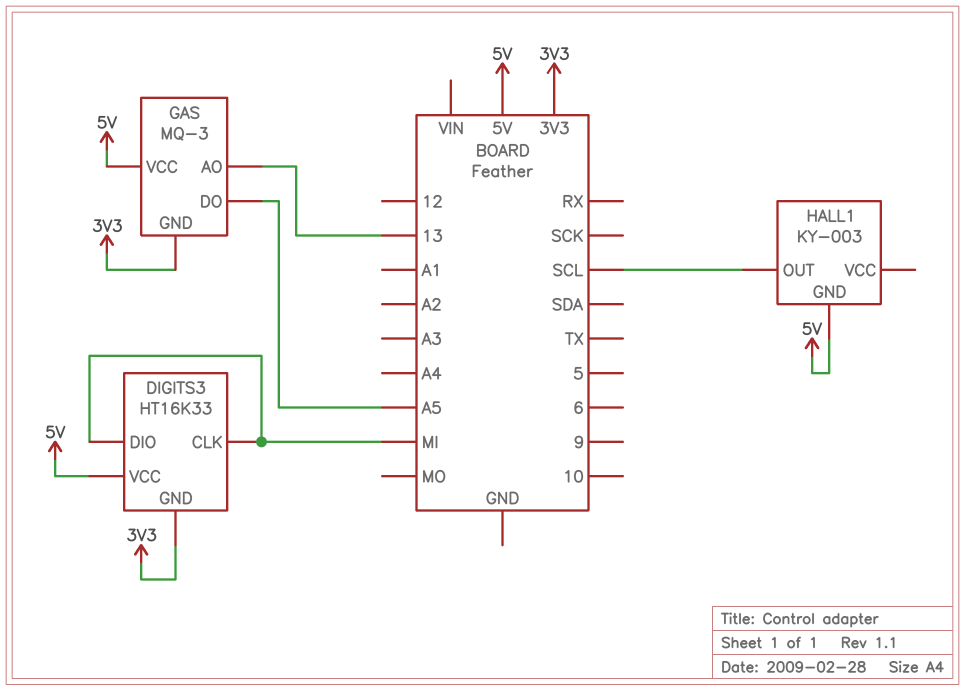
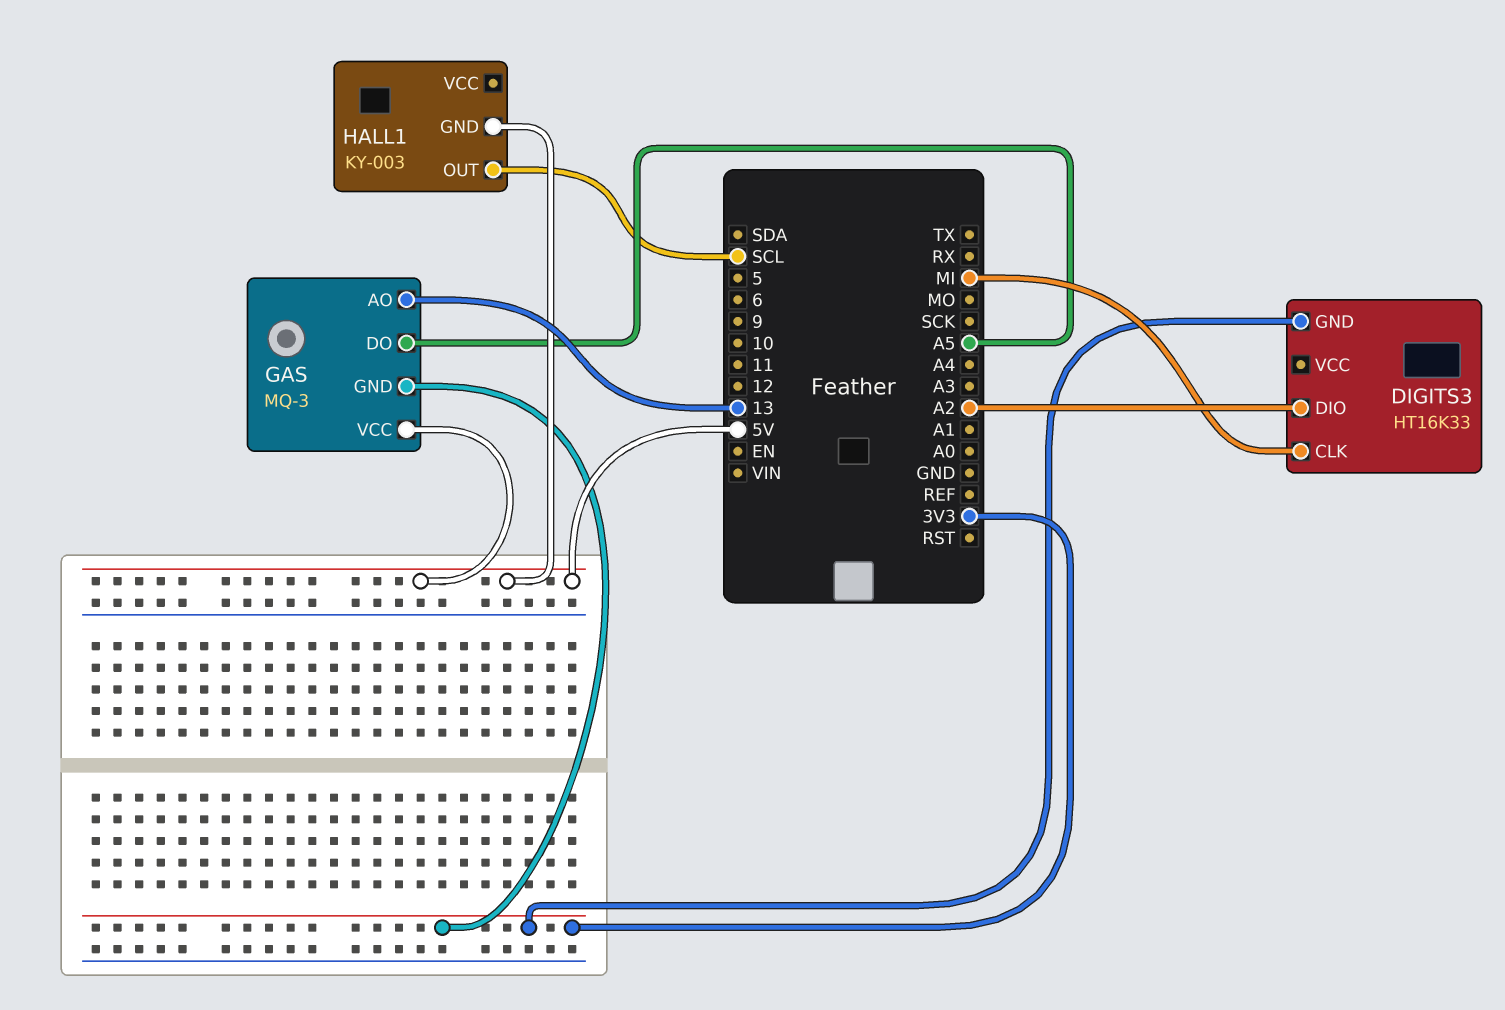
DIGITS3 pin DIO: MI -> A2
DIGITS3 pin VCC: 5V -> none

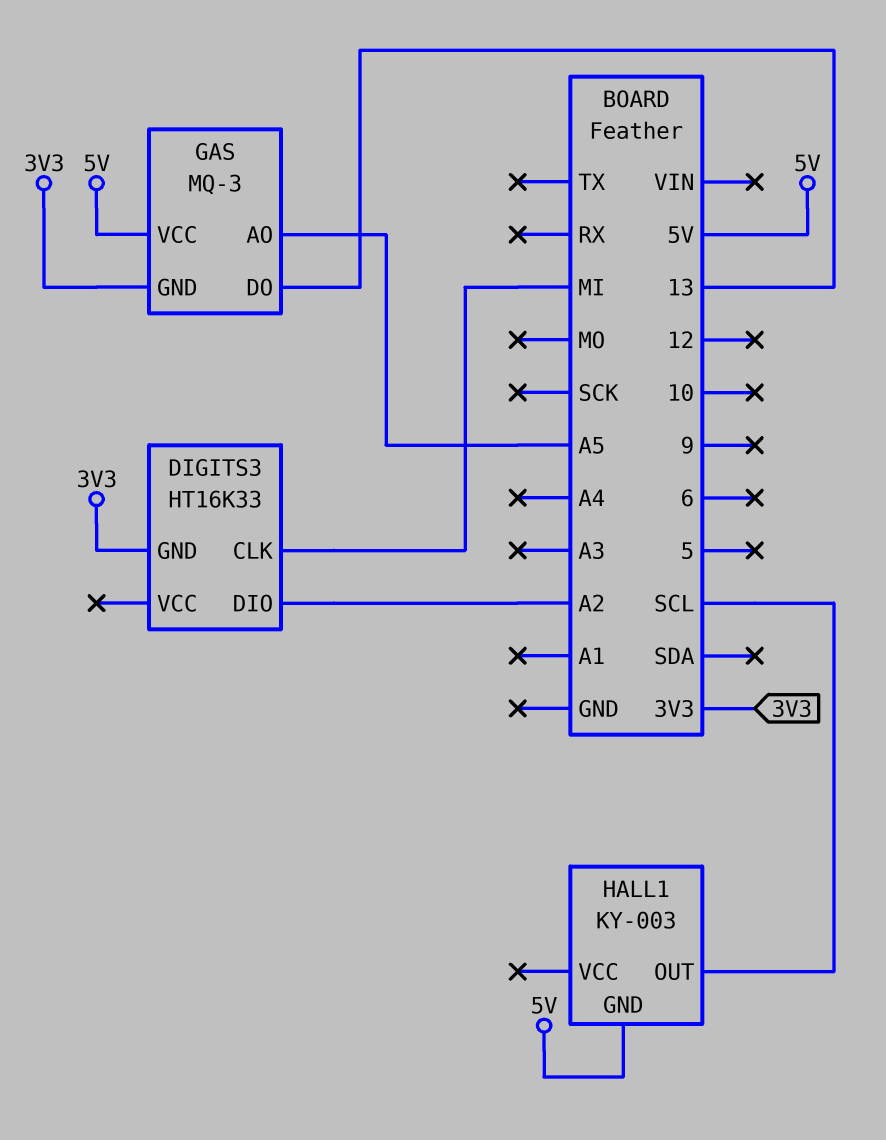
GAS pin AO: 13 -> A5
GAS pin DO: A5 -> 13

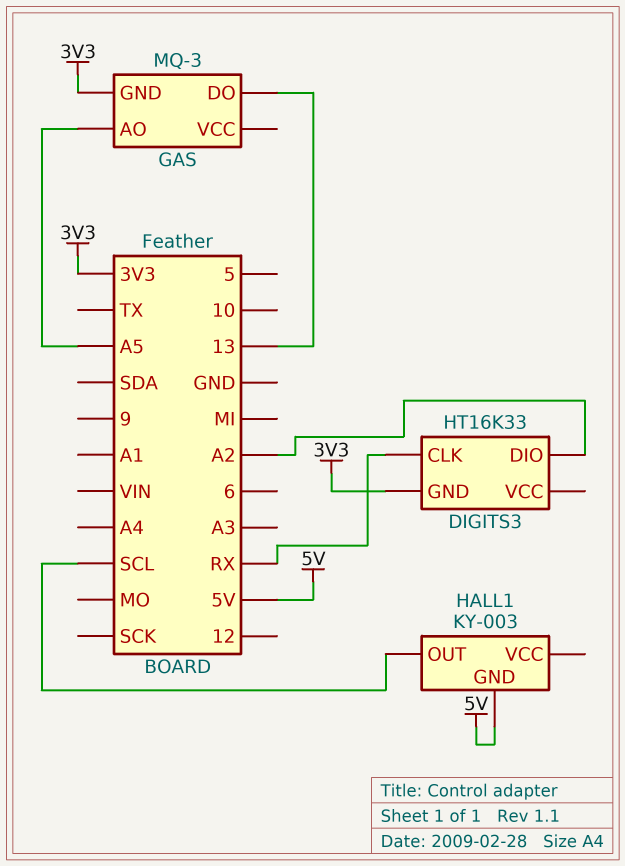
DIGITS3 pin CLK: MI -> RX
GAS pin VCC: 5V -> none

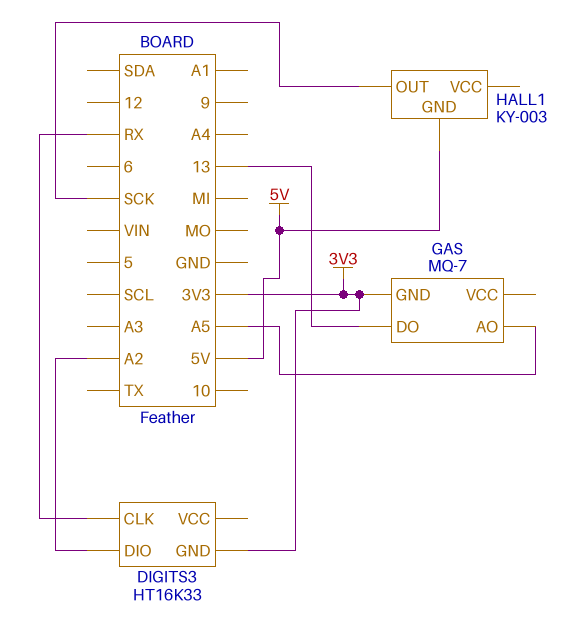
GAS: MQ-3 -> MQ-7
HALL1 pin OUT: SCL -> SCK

....

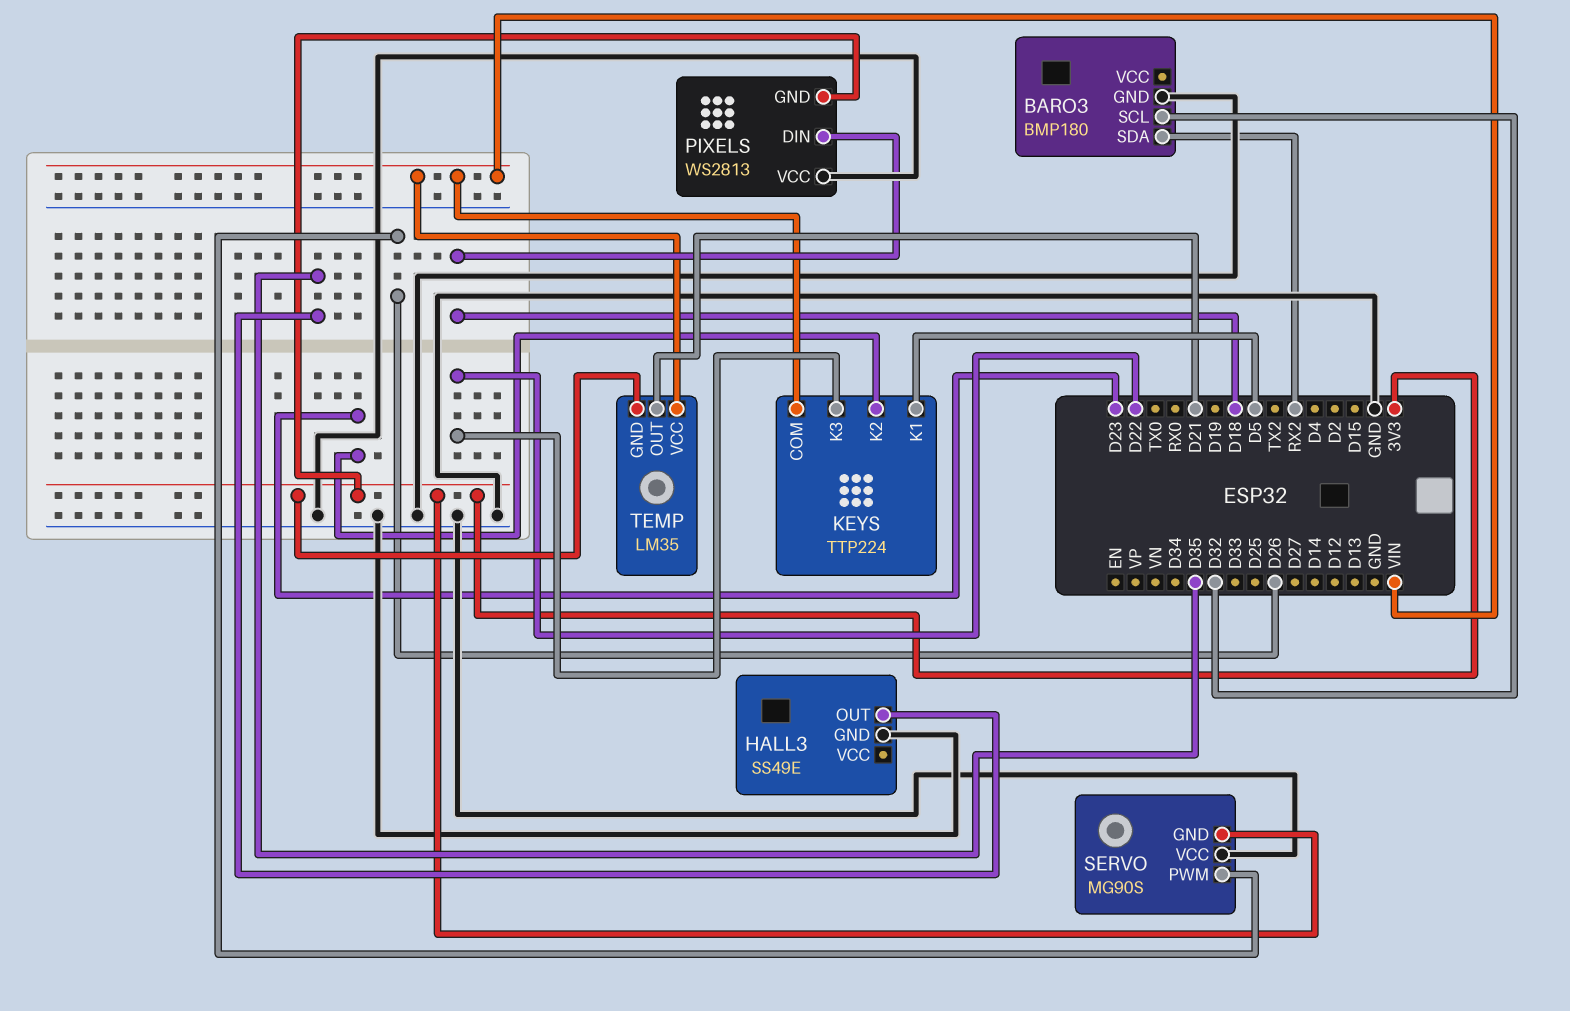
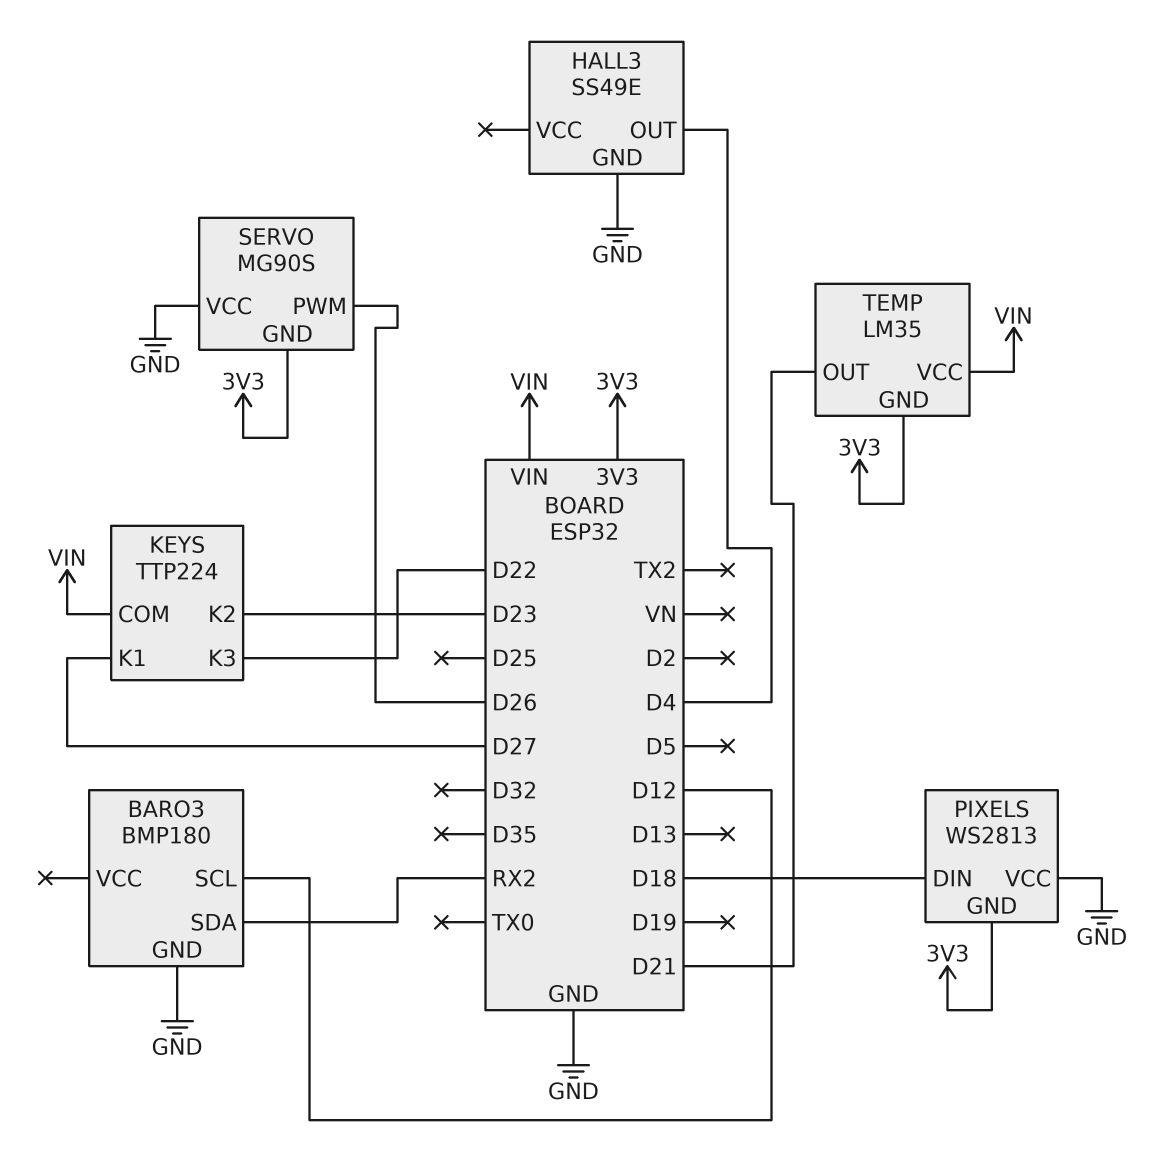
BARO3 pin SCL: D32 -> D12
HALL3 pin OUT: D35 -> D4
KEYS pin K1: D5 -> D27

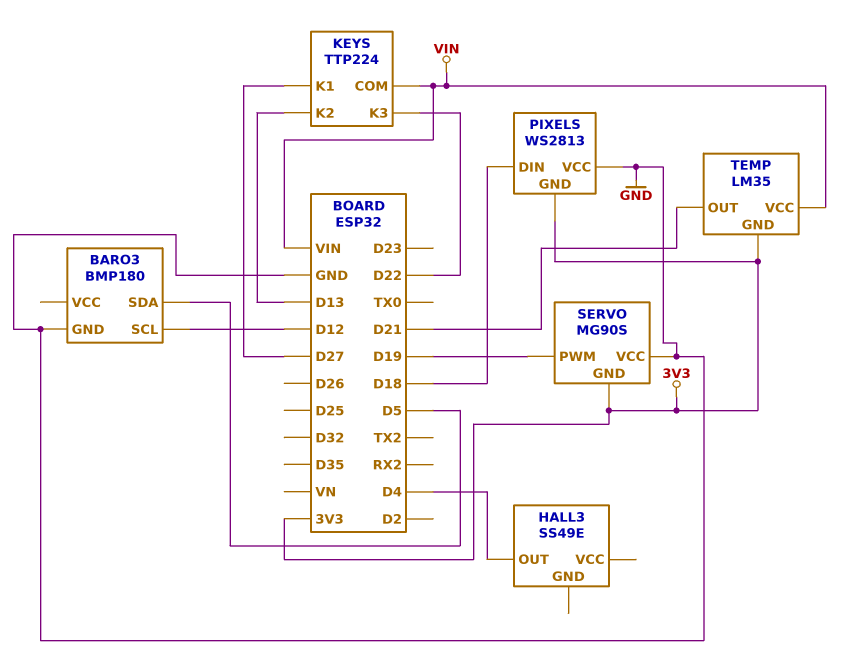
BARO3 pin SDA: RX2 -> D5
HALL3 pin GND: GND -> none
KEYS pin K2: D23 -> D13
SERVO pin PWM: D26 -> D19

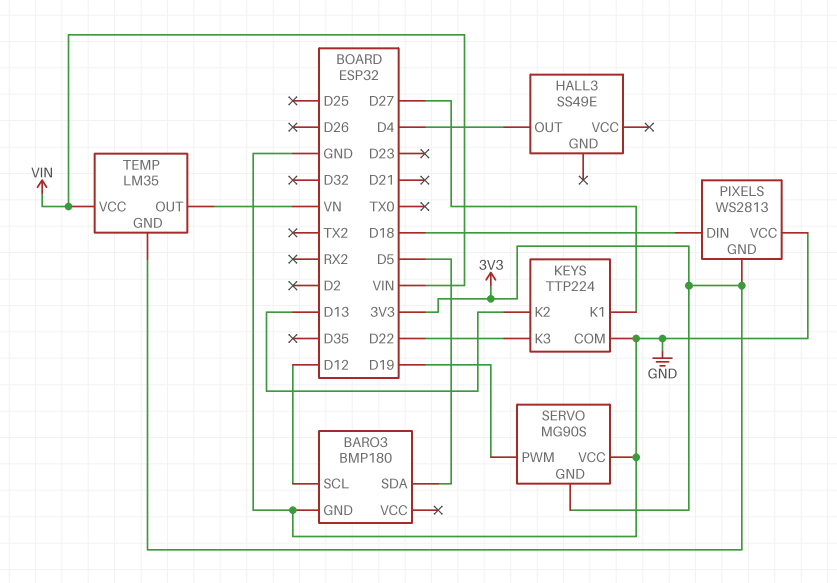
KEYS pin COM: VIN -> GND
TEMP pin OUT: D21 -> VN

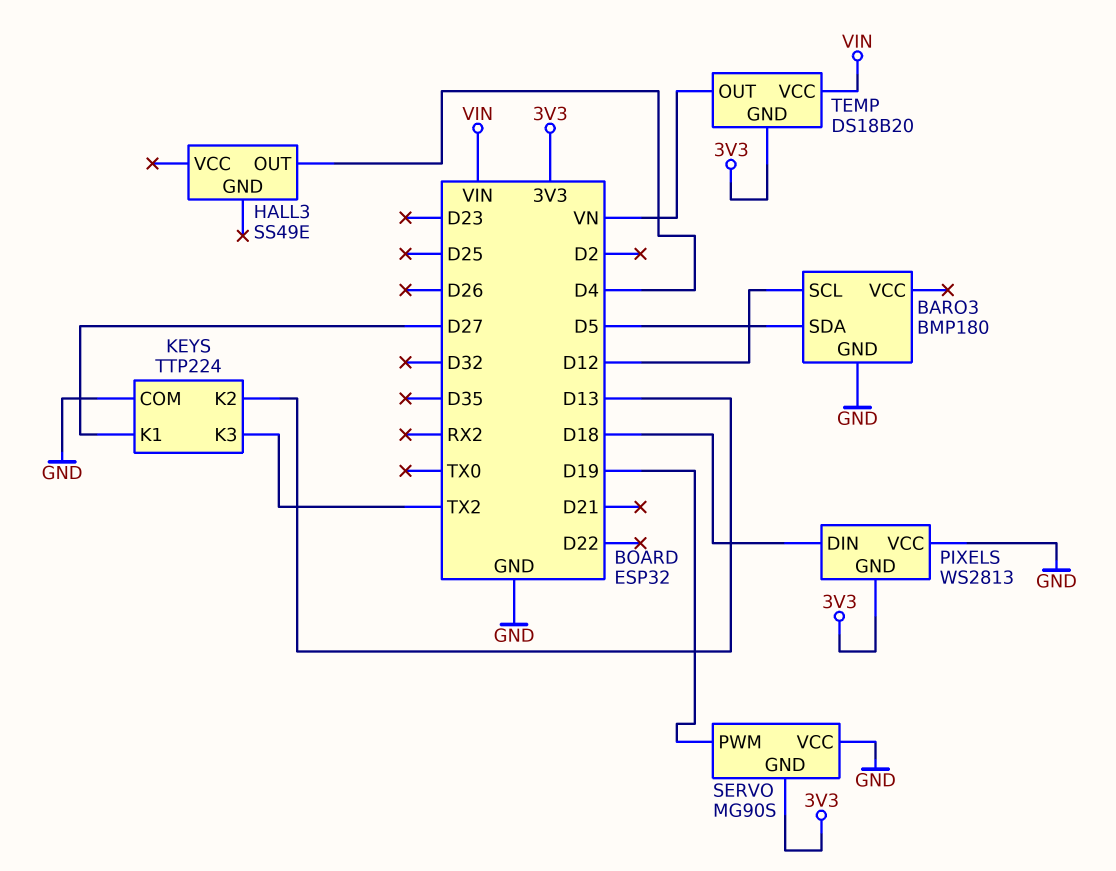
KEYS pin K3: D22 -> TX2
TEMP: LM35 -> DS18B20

....

**WHAT YOU ARE ASKED TO DO:**
Counting only lines that hold the string "TEMP", how many are there in the listing above? Give that number by itself.

**WRITTEN SOLUTION:**
2